Everything from the line that contains "yellow brick C3 level 1 -> none" through the last line of the listing must be copied exactly, with both of those lines included and no others.

Segment Start: The records

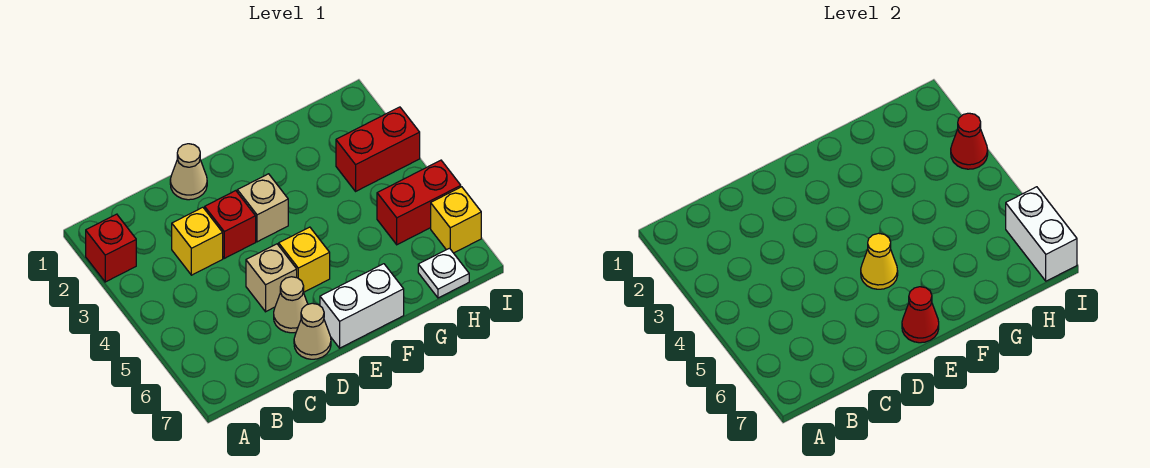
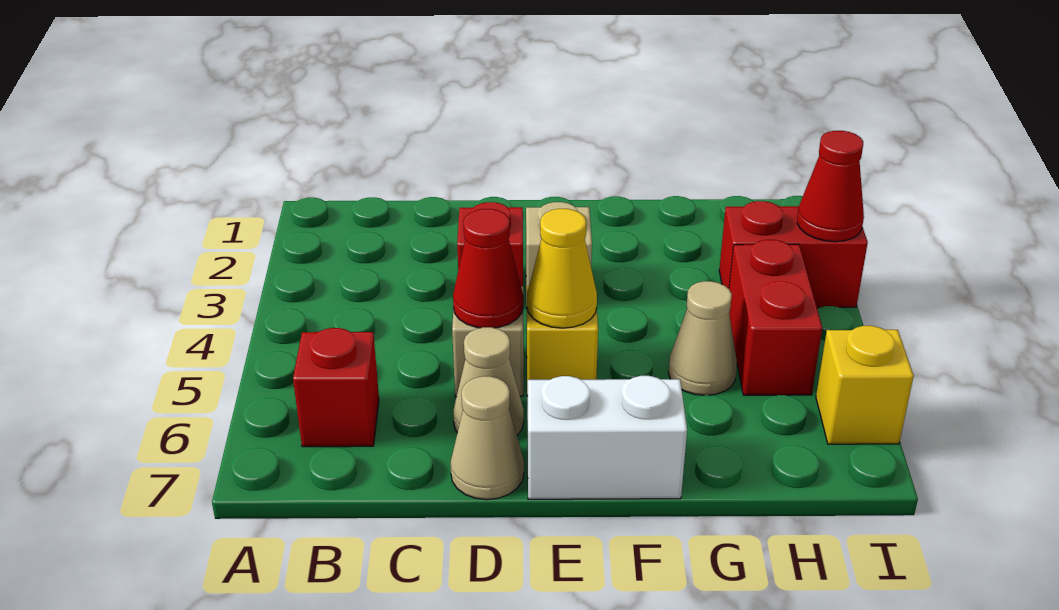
red brick A2 level 1 -> red brick B6 level 1
yellow brick C3 level 1 -> none
tan cone D1 level 1 -> tan cone G5 level 1
red cone E7 level 2 -> red cone D5 level 2
red brick H5:I5 level 1 -> red brick H4:H5 level 1
white plate H7 level 1 -> none
white brick I6:I7 level 2 -> none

Segment End: The records

# Response to the exercise
yellow brick C3 level 1 -> none
tan cone D1 level 1 -> tan cone G5 level 1
red cone E7 level 2 -> red cone D5 level 2
red brick H5:I5 level 1 -> red brick H4:H5 level 1
white plate H7 level 1 -> none
white brick I6:I7 level 2 -> none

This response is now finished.